- **The task**: For the material below, return exactly the lines starting at the line containing "shifted | botella/rojo" and ending at the line containing "shifted | rodillo/azul", both ends included, and no others.

- **Given data**:
__________
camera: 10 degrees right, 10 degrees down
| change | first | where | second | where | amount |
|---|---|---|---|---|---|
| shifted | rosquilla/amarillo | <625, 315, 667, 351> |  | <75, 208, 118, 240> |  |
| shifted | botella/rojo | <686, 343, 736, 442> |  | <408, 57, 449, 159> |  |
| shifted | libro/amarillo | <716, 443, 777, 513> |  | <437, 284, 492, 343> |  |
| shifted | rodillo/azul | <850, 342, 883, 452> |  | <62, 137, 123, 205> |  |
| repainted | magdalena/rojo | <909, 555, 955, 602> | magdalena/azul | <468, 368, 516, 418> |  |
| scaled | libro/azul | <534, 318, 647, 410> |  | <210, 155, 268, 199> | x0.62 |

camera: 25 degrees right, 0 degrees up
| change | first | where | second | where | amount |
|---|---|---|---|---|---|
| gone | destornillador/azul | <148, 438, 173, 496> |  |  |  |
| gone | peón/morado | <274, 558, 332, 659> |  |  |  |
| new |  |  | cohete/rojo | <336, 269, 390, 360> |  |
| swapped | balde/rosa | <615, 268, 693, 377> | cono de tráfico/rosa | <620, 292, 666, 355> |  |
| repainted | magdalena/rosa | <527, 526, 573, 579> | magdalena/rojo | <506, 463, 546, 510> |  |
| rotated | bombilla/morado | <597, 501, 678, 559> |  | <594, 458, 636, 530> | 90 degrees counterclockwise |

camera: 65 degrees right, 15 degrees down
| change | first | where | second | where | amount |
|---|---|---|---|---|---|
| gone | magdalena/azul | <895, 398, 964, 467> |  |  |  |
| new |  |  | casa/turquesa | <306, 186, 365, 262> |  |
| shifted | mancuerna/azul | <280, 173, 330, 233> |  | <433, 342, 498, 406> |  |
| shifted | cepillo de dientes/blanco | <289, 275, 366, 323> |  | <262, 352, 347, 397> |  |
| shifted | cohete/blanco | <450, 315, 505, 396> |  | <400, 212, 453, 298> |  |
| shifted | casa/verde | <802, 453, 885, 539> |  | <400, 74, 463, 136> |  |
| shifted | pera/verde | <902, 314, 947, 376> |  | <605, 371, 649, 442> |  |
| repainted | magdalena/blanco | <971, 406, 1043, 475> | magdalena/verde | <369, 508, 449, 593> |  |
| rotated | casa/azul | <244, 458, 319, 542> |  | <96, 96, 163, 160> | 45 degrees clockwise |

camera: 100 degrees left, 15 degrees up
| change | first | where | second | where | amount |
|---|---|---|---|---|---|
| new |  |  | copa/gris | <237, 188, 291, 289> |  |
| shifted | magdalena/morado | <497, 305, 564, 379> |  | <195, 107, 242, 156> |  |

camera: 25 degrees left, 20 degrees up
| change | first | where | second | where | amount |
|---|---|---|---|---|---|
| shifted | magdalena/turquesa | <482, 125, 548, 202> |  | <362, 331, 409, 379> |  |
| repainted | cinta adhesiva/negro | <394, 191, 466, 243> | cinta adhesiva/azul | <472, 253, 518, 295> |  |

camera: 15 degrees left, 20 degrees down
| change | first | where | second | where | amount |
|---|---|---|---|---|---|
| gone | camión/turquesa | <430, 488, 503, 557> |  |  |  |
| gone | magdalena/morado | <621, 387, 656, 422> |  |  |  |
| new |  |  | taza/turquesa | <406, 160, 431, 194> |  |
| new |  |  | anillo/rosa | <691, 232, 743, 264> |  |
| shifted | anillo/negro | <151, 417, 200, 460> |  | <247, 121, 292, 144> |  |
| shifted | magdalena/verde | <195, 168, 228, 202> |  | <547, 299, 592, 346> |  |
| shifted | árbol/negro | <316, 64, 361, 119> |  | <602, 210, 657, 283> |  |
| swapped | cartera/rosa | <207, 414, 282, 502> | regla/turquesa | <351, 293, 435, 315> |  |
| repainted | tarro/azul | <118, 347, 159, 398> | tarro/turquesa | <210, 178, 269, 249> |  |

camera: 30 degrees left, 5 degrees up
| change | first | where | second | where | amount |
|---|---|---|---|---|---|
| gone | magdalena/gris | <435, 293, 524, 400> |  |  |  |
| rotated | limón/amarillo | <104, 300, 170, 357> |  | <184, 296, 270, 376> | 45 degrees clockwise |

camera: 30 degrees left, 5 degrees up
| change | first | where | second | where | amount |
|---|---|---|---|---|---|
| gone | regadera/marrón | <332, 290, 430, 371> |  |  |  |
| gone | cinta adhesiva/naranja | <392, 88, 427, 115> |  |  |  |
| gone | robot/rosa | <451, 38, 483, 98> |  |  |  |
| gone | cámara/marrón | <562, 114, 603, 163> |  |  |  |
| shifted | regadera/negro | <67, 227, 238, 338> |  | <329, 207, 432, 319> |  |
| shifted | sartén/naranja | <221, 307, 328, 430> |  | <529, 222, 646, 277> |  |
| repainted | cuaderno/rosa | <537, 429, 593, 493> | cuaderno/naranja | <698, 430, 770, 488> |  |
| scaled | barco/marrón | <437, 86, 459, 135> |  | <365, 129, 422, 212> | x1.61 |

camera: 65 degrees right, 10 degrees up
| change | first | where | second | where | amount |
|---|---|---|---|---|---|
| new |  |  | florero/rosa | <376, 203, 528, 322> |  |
__________
- **Task response**:
| shifted | botella/rojo | <686, 343, 736, 442> |  | <408, 57, 449, 159> |  |
| shifted | libro/amarillo | <716, 443, 777, 513> |  | <437, 284, 492, 343> |  |
| shifted | rodillo/azul | <850, 342, 883, 452> |  | <62, 137, 123, 205> |  |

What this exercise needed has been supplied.